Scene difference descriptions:
---*---

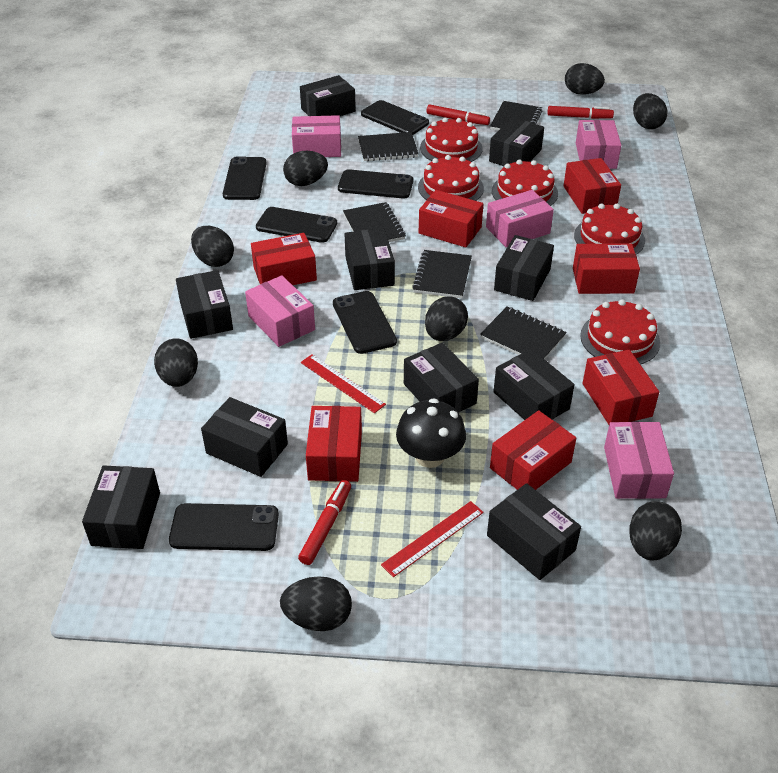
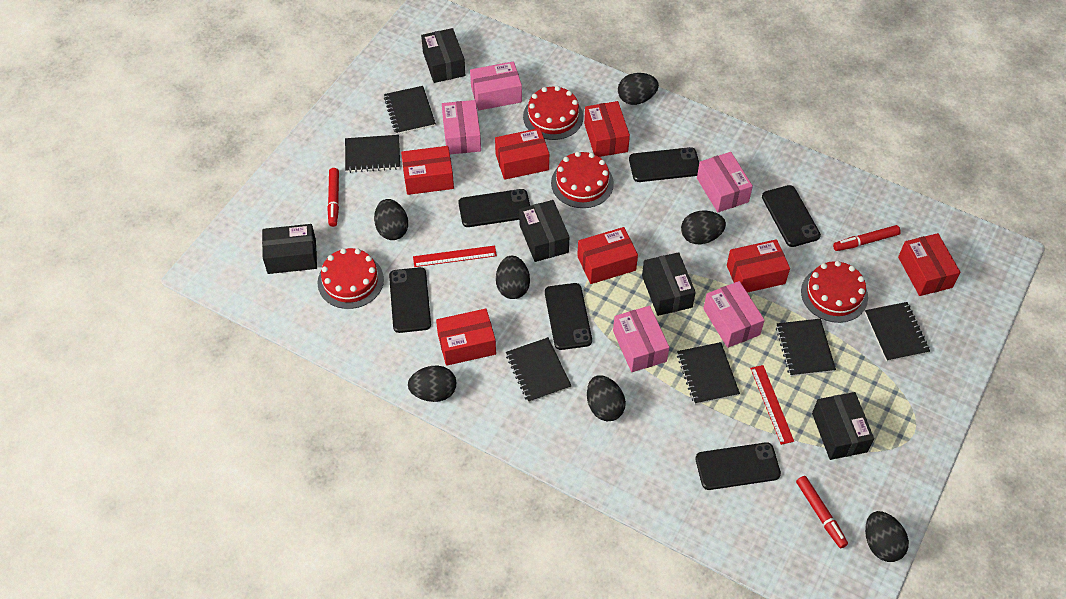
black box: 10 -> 5
black egg: 8 -> 7
black mushroom: 1 -> 0
black notebook: 5 -> 6
red cake: 5 -> 4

---*---

**ASSIGNMENT:** For this exercise, reproduce exactly each line from the one containing "black egg: 8 -> 7" through the last line of the data, and no others.

**FINAL ANSWER:**
black egg: 8 -> 7
black mushroom: 1 -> 0
black notebook: 5 -> 6
red cake: 5 -> 4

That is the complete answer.